- **Required work**
Take the line with "(400, 398) = (189, 248): black" and all lines after it, through the end of the records below, and repeat them exactly.

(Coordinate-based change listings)
○ ○ ○
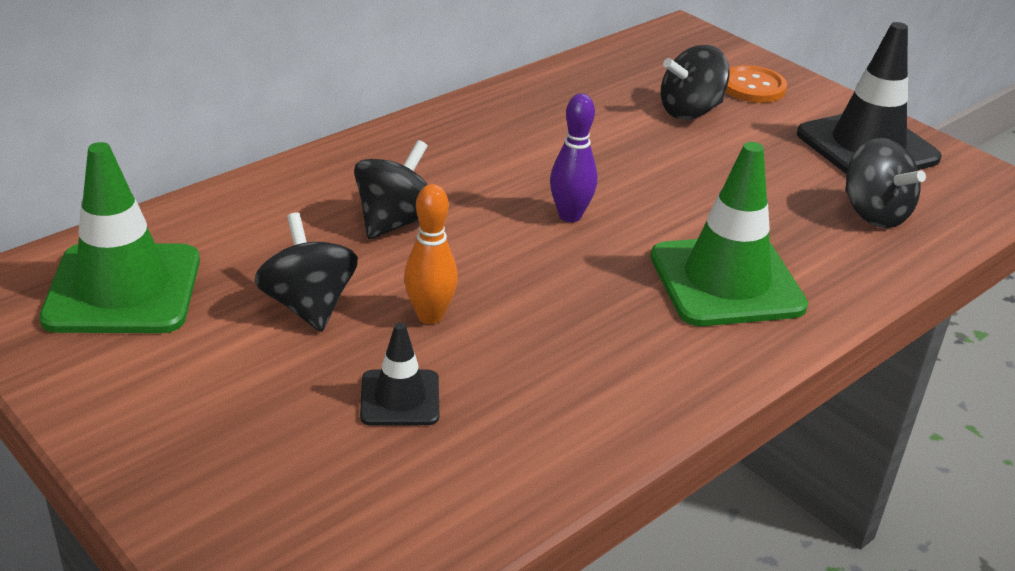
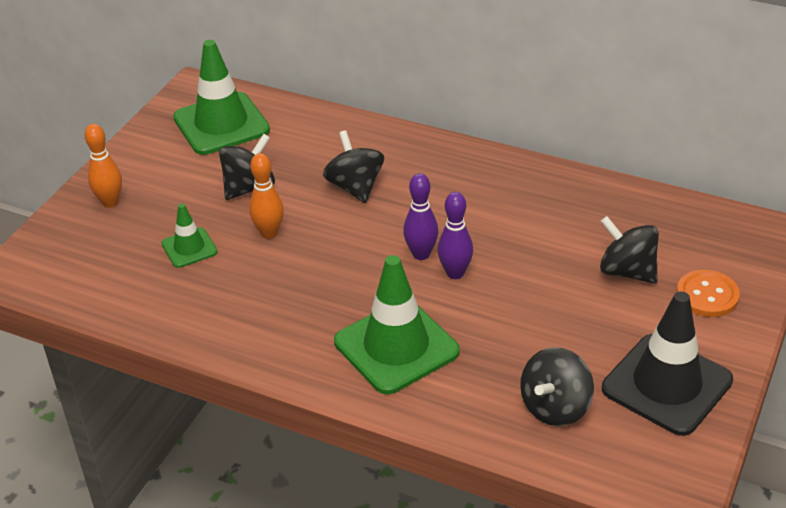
camera: 70 degrees right, 5 degrees up
(203, 456) = (110, 202): none -> orange bowling pin
(395, 222) = (355, 187): black spinning top -> black spinning top turned 120 degrees counterclockwise
(400, 398) = (189, 248): black traffic cone -> green traffic cone
(621, 204) = (455, 273): none -> purple bowling pin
○ ○ ○
- **Answer space**
(400, 398) = (189, 248): black traffic cone -> green traffic cone
(621, 204) = (455, 273): none -> purple bowling pin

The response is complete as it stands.